Data for processing:
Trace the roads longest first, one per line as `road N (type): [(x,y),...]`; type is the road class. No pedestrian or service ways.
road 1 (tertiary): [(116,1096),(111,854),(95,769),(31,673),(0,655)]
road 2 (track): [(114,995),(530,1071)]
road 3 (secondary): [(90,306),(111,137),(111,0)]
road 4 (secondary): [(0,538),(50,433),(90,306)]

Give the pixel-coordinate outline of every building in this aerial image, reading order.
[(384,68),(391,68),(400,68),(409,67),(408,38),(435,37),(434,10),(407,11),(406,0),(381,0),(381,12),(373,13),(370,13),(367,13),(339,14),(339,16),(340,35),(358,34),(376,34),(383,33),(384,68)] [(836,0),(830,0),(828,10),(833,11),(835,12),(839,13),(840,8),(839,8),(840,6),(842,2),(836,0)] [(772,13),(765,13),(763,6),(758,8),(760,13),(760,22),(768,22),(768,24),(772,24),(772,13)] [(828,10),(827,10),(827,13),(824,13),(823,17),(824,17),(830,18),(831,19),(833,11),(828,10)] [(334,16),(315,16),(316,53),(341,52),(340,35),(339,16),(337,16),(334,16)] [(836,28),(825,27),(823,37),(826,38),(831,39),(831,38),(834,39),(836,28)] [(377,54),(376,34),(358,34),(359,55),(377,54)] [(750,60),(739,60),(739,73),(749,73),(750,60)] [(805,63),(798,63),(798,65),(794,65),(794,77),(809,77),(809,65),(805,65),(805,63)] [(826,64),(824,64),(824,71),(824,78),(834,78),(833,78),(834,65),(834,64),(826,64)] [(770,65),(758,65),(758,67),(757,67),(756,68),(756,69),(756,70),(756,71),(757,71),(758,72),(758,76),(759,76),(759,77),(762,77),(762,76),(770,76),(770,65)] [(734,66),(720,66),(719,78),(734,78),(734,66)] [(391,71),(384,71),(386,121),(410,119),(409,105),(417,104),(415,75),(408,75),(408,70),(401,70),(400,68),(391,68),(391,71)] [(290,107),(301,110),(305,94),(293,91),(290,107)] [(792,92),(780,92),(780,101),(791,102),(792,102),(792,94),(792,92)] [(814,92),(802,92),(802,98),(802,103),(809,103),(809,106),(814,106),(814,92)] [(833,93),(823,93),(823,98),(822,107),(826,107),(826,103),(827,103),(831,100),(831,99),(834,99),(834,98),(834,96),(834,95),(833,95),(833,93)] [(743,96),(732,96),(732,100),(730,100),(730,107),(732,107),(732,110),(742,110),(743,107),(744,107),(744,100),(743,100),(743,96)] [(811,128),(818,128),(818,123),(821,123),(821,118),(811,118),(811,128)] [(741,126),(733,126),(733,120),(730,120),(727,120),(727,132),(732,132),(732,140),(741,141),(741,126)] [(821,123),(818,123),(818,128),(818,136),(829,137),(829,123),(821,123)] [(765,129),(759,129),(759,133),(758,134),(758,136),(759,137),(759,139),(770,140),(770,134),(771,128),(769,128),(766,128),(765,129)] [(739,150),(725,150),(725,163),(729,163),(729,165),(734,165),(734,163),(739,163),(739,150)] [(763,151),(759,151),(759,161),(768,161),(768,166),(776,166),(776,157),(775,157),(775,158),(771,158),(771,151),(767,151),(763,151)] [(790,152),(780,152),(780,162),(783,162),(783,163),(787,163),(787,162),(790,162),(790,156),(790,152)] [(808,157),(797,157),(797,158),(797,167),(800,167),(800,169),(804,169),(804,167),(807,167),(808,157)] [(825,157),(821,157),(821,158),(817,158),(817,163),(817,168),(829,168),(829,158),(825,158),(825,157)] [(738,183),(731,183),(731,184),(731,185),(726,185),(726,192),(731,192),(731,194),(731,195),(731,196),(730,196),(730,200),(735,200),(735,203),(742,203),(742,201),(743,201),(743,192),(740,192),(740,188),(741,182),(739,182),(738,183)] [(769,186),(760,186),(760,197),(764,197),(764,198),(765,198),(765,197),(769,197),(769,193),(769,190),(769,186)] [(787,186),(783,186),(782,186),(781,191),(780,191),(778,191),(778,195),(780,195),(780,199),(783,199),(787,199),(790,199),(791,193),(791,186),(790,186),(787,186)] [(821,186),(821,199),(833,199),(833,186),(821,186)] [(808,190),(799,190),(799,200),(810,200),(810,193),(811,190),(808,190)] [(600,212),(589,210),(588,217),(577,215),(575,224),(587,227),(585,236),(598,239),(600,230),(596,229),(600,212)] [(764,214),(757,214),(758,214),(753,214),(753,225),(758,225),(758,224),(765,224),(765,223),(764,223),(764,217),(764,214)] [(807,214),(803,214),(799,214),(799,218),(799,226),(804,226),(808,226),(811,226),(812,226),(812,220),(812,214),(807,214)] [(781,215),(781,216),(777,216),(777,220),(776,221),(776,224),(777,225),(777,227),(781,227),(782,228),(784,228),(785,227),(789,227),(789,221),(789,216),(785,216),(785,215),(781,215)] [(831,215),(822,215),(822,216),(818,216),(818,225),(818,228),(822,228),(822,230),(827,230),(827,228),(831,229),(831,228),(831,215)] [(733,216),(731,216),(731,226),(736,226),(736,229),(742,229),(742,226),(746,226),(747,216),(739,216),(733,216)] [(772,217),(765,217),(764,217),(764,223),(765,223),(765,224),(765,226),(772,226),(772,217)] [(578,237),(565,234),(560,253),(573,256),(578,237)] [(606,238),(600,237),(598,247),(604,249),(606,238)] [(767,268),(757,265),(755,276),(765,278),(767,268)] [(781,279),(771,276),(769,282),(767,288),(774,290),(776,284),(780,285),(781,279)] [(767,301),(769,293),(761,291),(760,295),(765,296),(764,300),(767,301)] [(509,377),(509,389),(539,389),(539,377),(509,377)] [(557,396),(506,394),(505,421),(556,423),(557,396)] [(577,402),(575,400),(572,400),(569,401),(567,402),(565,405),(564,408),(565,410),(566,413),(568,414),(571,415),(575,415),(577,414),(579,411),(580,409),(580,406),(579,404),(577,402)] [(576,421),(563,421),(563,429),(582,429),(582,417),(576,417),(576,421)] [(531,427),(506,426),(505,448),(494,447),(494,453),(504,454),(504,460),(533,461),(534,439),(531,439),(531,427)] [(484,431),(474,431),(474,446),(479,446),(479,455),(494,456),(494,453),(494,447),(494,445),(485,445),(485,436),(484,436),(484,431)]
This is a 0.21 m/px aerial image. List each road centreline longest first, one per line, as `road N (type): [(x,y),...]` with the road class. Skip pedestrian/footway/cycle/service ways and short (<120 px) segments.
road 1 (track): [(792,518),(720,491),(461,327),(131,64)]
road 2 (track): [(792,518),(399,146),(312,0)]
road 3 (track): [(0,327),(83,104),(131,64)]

Task to carry out:
Your answer should be the lines of the material above that include "ways".

Exercise answer:
Trace the roads longest first, one per line as `road N (type): [(x,y),...]`; type is the road class. No pedestrian or service ways.
This is a 0.21 m/px aerial image. List each road centreline longest first, one per line, as `road N (type): [(x,y),...]` with the road class. Skip pedestrian/footway/cycle/service ways and short (<120 px) segments.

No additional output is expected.